▶ Exercise:
Reproduce the listing that follows word for word, without its pictures.

▶ Raw data:

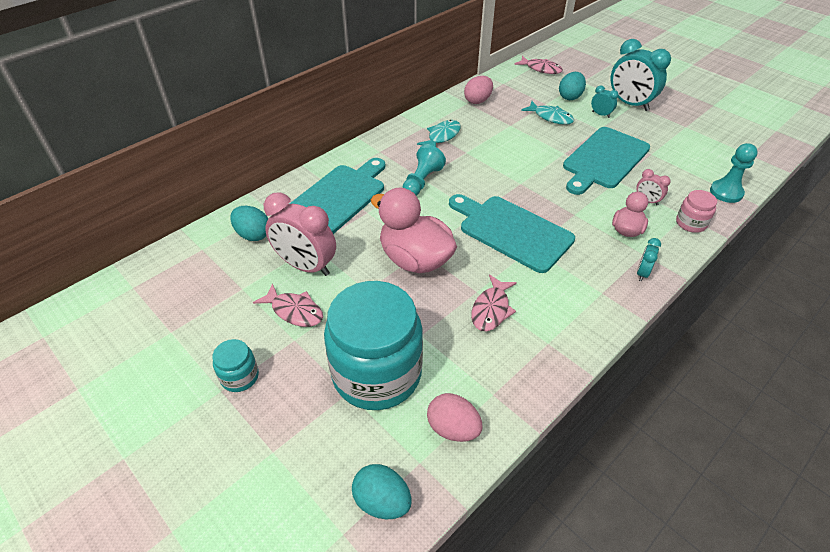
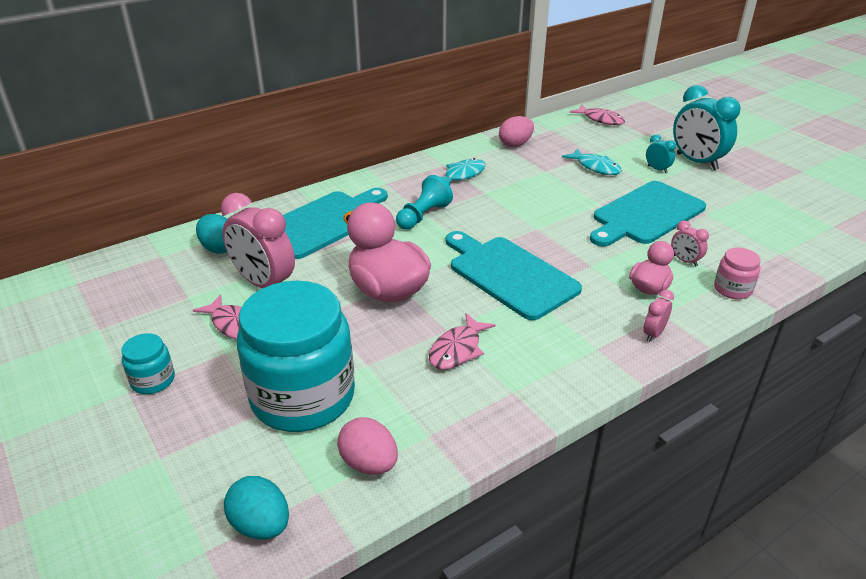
camera: 10 degrees right, 10 degrees down
(570, 97) = (626, 149): turquoise egg -> none
(642, 273) = (653, 334): turquoise clock -> pink clock
(726, 192) = (788, 262): turquoise pawn -> none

▶ Answer section:
camera: 10 degrees right, 10 degrees down
(570, 97) = (626, 149): turquoise egg -> none
(642, 273) = (653, 334): turquoise clock -> pink clock
(726, 192) = (788, 262): turquoise pawn -> none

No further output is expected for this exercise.